## Work request
Look through the data below, and copy each line that carries the word "brick".

Extracted records

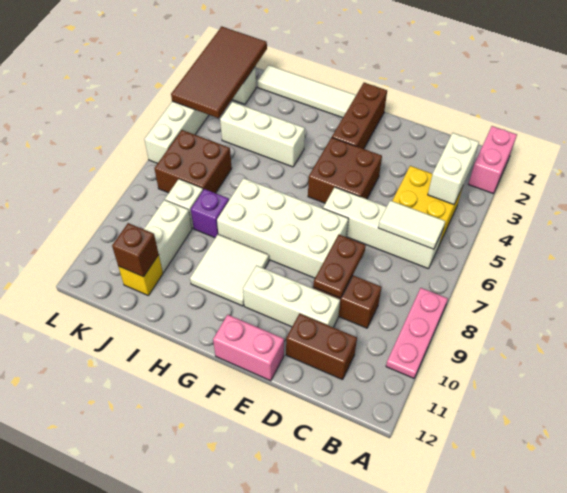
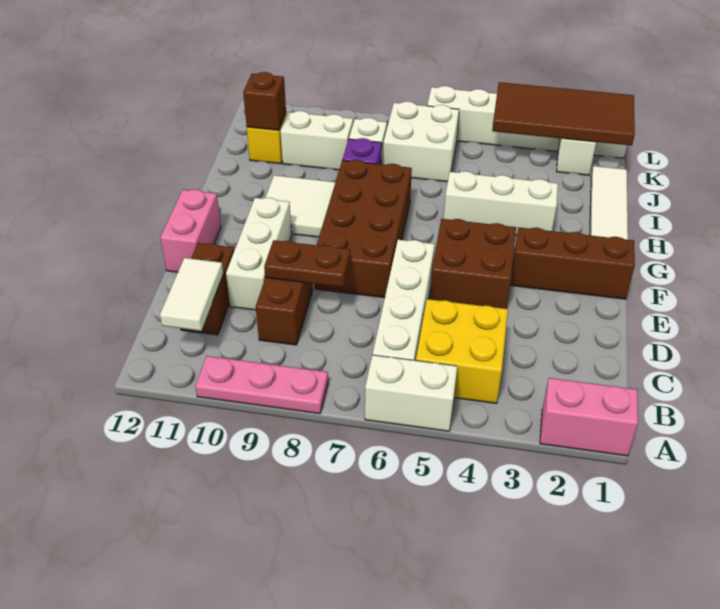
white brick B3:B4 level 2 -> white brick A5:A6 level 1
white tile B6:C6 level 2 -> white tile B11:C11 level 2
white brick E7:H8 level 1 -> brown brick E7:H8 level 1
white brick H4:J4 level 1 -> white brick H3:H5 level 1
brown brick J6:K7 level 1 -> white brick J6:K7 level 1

## Solution to this task
white brick B3:B4 level 2 -> white brick A5:A6 level 1
white brick E7:H8 level 1 -> brown brick E7:H8 level 1
white brick H4:J4 level 1 -> white brick H3:H5 level 1
brown brick J6:K7 level 1 -> white brick J6:K7 level 1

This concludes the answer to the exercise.